(Itemized modification records)
:::::

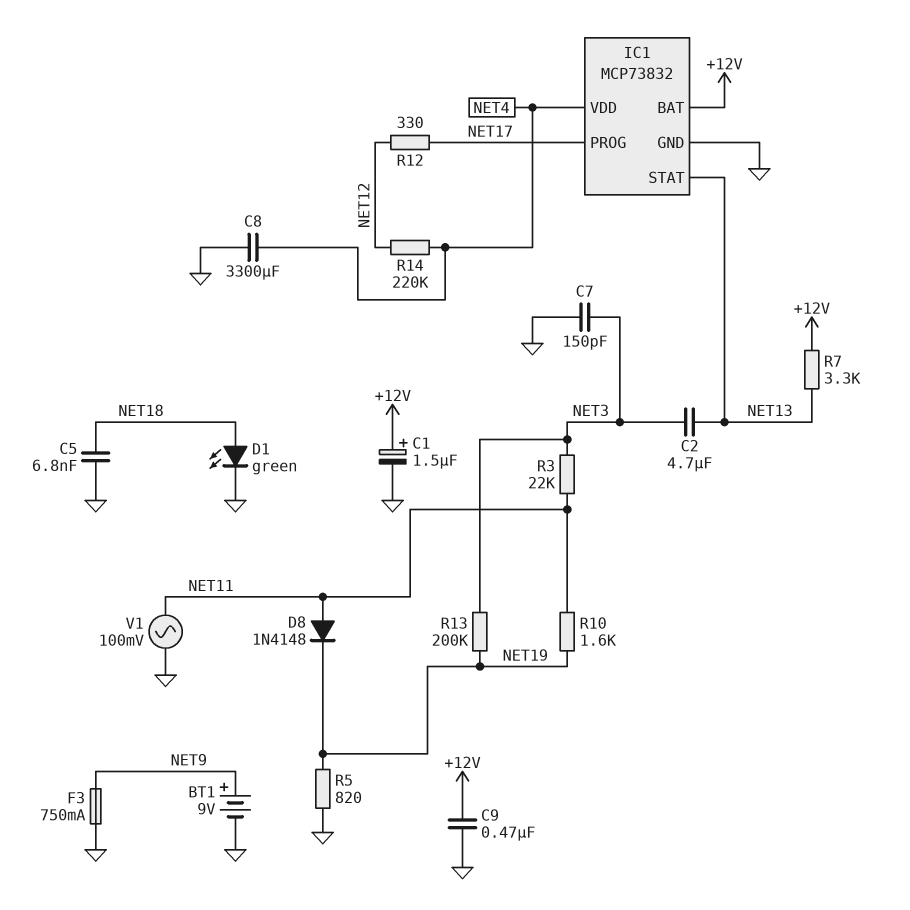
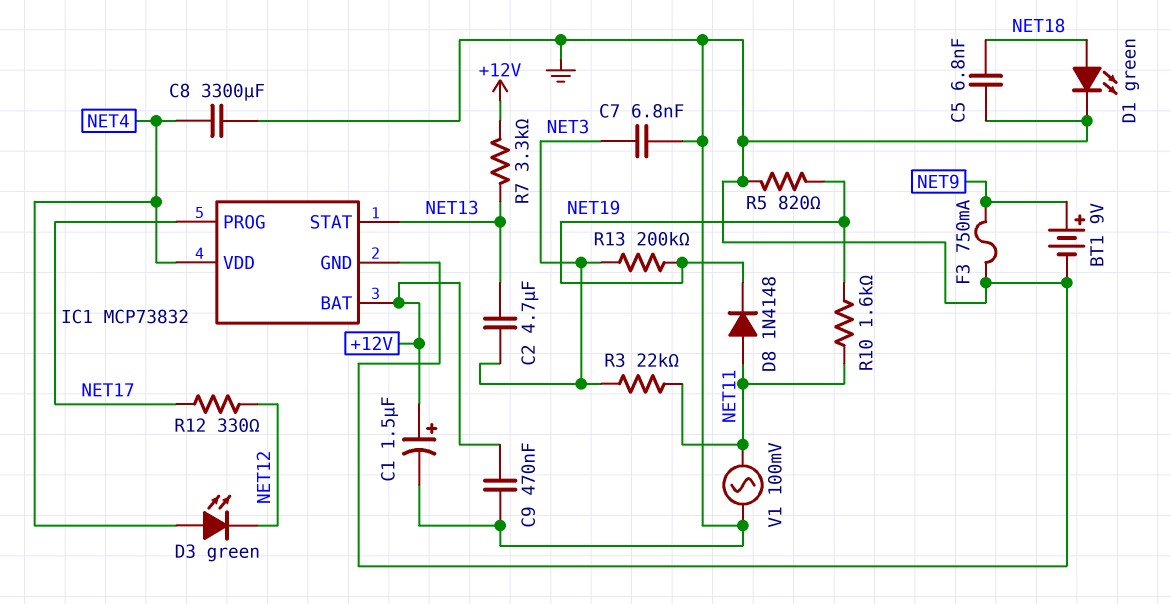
C7: 150pF (GND, NET3) -> 6.8nF (GND, NET3)
D3: none -> LED green (A NET4, K NET12)
R14: 220k (NET4, NET12) -> none

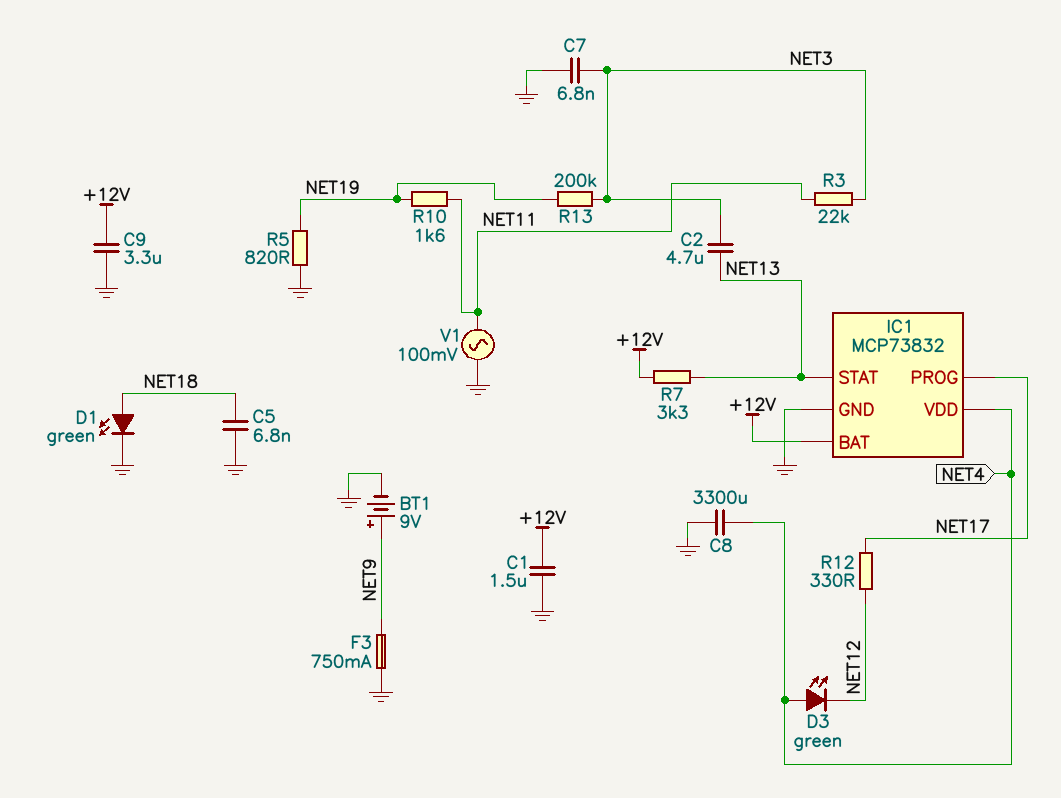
C1: 1.5uF (plus +12V, minus GND) -> 1.5uF (+12V, GND)
C9: 470nF (+12V, GND) -> 3.3uF (+12V, GND)
D8: diode 1N4148 (A NET11, K NET19) -> none

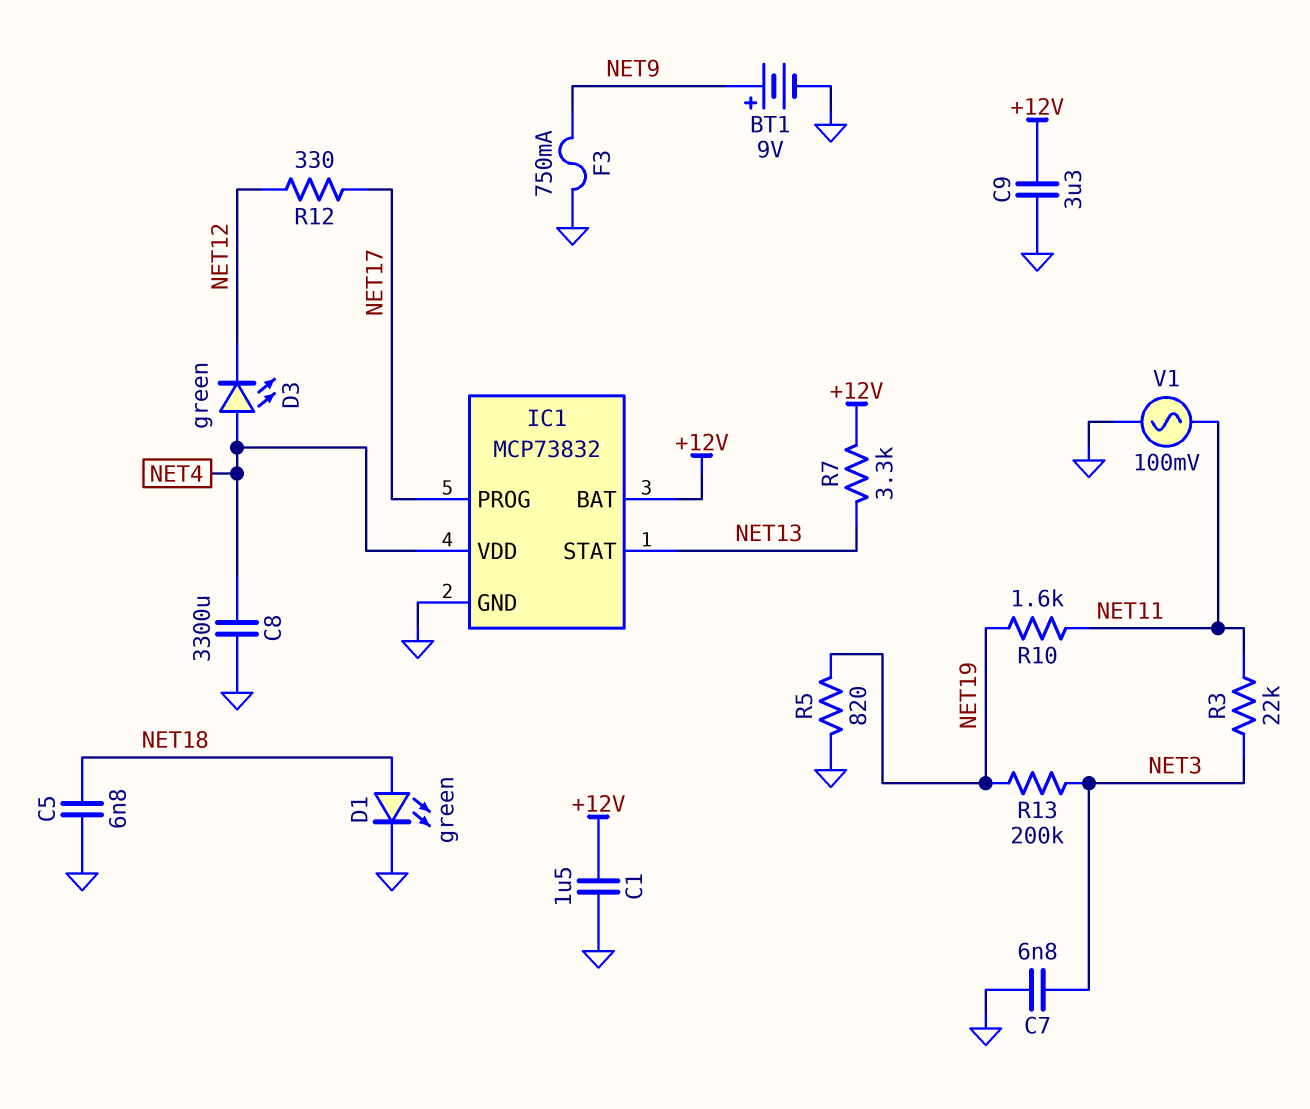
C2: 4.7uF (NET3, NET13) -> none

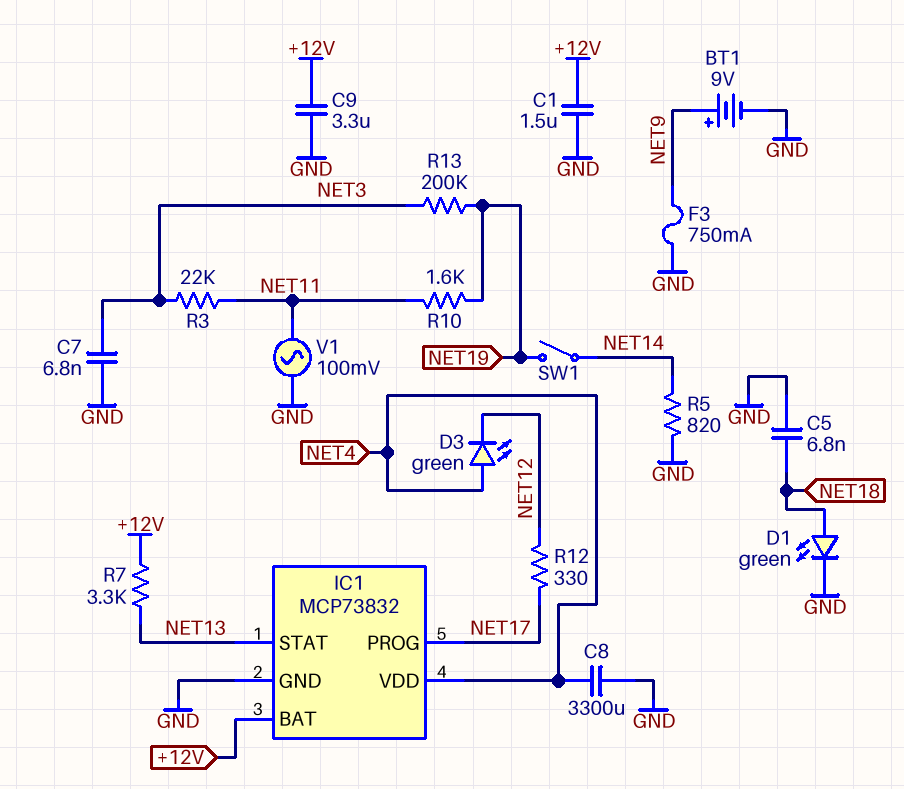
R5: 820 (GND, NET19) -> 820 (GND, NET14)
SW1: none -> switch (NET14, NET19)

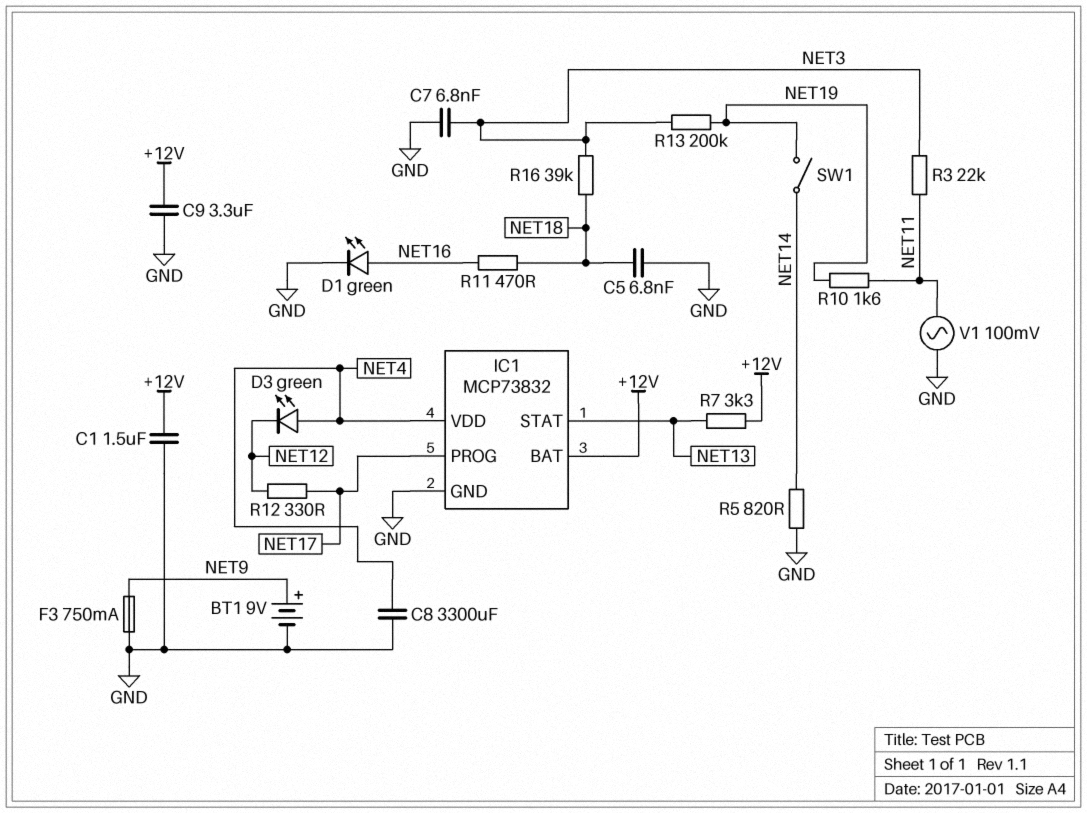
D1: LED green (A NET18, K GND) -> LED green (A NET16, K GND)
R11: none -> 470 (NET16, NET18)
R16: none -> 39k (NET3, NET18)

:::::

Lines before the one containing "C9: 470nF (+12V, GND) -> 3.3uF (+12V, GND)" are not wanted; write out that line and every later line through the end of the data above, exactly, without pictures.

C9: 470nF (+12V, GND) -> 3.3uF (+12V, GND)
D8: diode 1N4148 (A NET11, K NET19) -> none

C2: 4.7uF (NET3, NET13) -> none

R5: 820 (GND, NET19) -> 820 (GND, NET14)
SW1: none -> switch (NET14, NET19)

D1: LED green (A NET18, K GND) -> LED green (A NET16, K GND)
R11: none -> 470 (NET16, NET18)
R16: none -> 39k (NET3, NET18)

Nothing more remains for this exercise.